Note each line of the entries that includes "gray". Then copy those lines.

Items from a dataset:
○ ○ ○

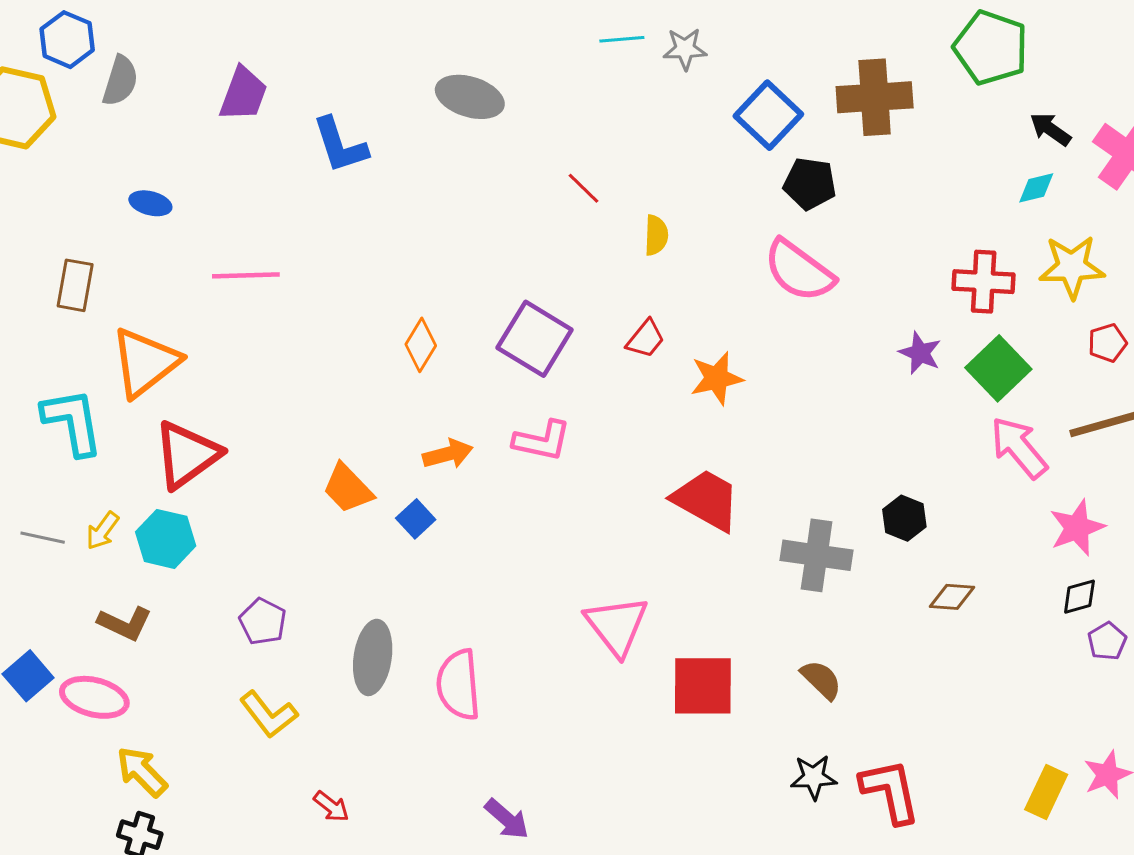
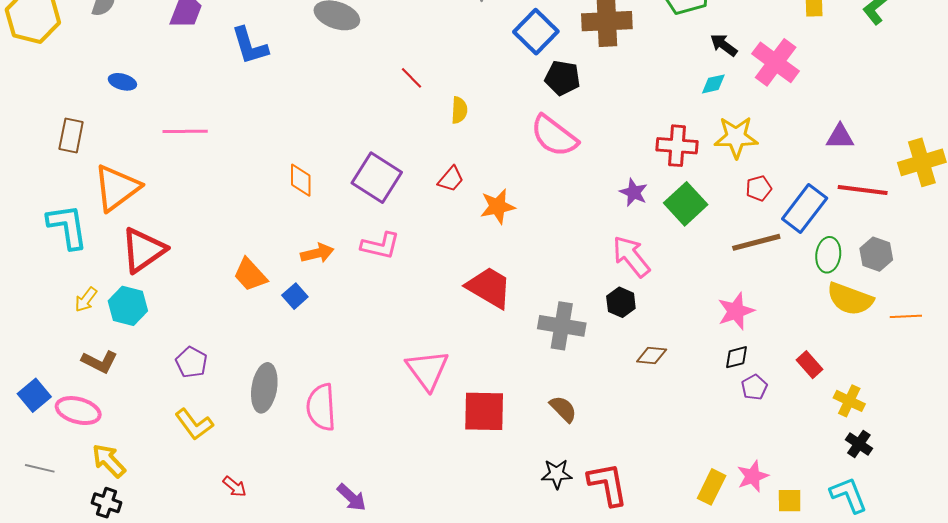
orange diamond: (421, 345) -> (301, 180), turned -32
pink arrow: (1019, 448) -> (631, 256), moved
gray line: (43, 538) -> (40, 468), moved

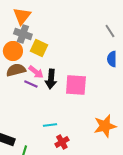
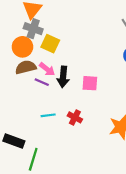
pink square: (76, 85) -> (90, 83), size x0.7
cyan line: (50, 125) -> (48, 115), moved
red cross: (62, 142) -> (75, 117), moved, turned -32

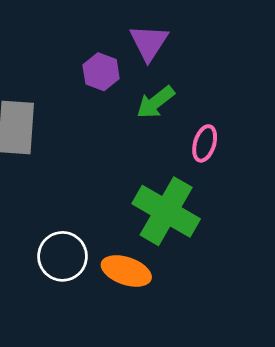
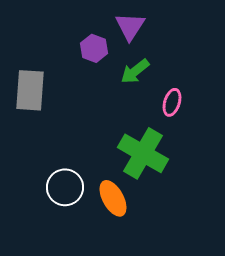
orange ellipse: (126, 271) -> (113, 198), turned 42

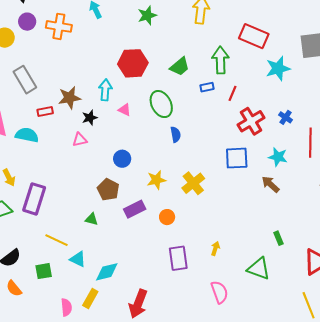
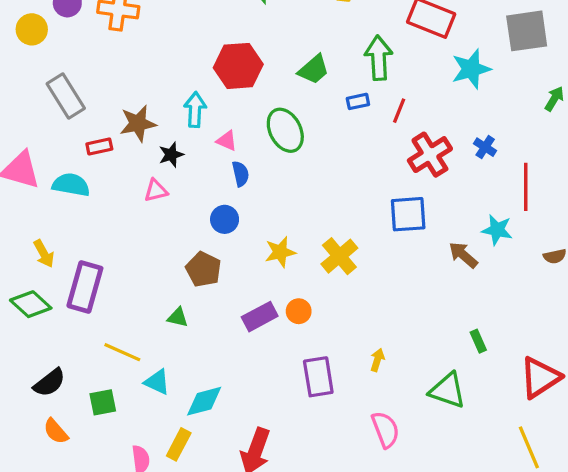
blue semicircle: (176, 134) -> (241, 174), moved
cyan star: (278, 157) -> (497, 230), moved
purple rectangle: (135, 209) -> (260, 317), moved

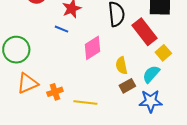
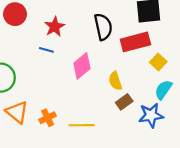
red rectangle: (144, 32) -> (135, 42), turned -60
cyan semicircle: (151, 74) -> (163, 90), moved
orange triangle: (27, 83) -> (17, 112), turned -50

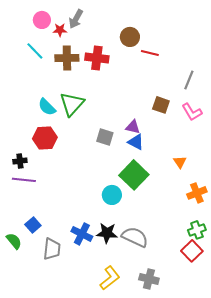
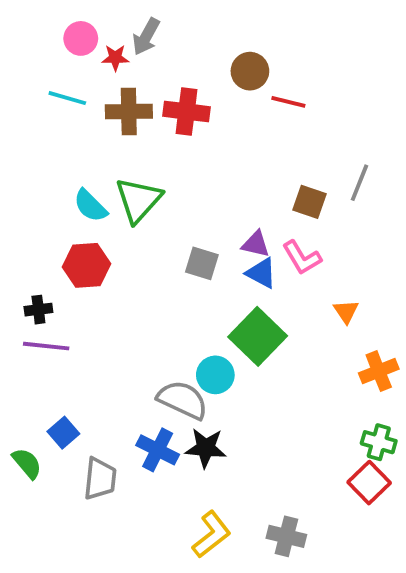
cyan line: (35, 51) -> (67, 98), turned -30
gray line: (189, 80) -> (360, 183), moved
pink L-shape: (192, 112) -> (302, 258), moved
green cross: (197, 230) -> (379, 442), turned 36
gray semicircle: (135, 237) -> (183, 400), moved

○ ○ ○

SOLUTION:
gray line: (43, 538) -> (40, 468), moved
gray line: (189, 80) -> (360, 183), moved
gray semicircle: (135, 237) -> (183, 400), moved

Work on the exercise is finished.